Provided data:
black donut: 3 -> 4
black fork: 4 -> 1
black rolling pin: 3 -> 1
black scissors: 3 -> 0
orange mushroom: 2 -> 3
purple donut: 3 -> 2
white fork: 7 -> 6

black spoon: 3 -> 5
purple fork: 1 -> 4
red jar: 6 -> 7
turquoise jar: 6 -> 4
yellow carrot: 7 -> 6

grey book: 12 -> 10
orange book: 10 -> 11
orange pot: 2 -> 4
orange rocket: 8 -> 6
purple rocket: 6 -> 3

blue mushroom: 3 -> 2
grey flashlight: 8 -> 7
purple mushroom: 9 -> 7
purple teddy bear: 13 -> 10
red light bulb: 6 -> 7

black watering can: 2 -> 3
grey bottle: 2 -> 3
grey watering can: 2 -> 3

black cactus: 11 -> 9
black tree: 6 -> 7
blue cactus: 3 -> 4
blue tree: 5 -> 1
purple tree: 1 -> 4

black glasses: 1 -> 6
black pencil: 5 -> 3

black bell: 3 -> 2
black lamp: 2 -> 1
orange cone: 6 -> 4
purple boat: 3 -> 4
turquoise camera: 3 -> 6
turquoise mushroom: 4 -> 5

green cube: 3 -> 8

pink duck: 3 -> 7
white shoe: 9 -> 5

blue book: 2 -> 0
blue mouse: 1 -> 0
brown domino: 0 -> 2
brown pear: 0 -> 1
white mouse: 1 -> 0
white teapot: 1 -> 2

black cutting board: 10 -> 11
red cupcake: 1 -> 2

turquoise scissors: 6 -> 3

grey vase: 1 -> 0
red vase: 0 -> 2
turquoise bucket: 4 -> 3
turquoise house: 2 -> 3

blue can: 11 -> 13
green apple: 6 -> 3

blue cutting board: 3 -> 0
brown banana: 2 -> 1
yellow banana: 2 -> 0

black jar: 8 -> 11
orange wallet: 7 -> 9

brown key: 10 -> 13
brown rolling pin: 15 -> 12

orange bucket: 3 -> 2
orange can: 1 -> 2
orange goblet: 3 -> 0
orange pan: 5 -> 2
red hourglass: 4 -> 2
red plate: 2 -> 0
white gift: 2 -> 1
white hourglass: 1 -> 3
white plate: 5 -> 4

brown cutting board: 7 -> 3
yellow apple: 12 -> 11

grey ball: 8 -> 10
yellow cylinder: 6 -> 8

Exercise brief:
Give the data again exactly, line for line.

Result for this exercise:
black donut: 3 -> 4
black fork: 4 -> 1
black rolling pin: 3 -> 1
black scissors: 3 -> 0
orange mushroom: 2 -> 3
purple donut: 3 -> 2
white fork: 7 -> 6

black spoon: 3 -> 5
purple fork: 1 -> 4
red jar: 6 -> 7
turquoise jar: 6 -> 4
yellow carrot: 7 -> 6

grey book: 12 -> 10
orange book: 10 -> 11
orange pot: 2 -> 4
orange rocket: 8 -> 6
purple rocket: 6 -> 3

blue mushroom: 3 -> 2
grey flashlight: 8 -> 7
purple mushroom: 9 -> 7
purple teddy bear: 13 -> 10
red light bulb: 6 -> 7

black watering can: 2 -> 3
grey bottle: 2 -> 3
grey watering can: 2 -> 3

black cactus: 11 -> 9
black tree: 6 -> 7
blue cactus: 3 -> 4
blue tree: 5 -> 1
purple tree: 1 -> 4

black glasses: 1 -> 6
black pencil: 5 -> 3

black bell: 3 -> 2
black lamp: 2 -> 1
orange cone: 6 -> 4
purple boat: 3 -> 4
turquoise camera: 3 -> 6
turquoise mushroom: 4 -> 5

green cube: 3 -> 8

pink duck: 3 -> 7
white shoe: 9 -> 5

blue book: 2 -> 0
blue mouse: 1 -> 0
brown domino: 0 -> 2
brown pear: 0 -> 1
white mouse: 1 -> 0
white teapot: 1 -> 2

black cutting board: 10 -> 11
red cupcake: 1 -> 2

turquoise scissors: 6 -> 3

grey vase: 1 -> 0
red vase: 0 -> 2
turquoise bucket: 4 -> 3
turquoise house: 2 -> 3

blue can: 11 -> 13
green apple: 6 -> 3

blue cutting board: 3 -> 0
brown banana: 2 -> 1
yellow banana: 2 -> 0

black jar: 8 -> 11
orange wallet: 7 -> 9

brown key: 10 -> 13
brown rolling pin: 15 -> 12

orange bucket: 3 -> 2
orange can: 1 -> 2
orange goblet: 3 -> 0
orange pan: 5 -> 2
red hourglass: 4 -> 2
red plate: 2 -> 0
white gift: 2 -> 1
white hourglass: 1 -> 3
white plate: 5 -> 4

brown cutting board: 7 -> 3
yellow apple: 12 -> 11

grey ball: 8 -> 10
yellow cylinder: 6 -> 8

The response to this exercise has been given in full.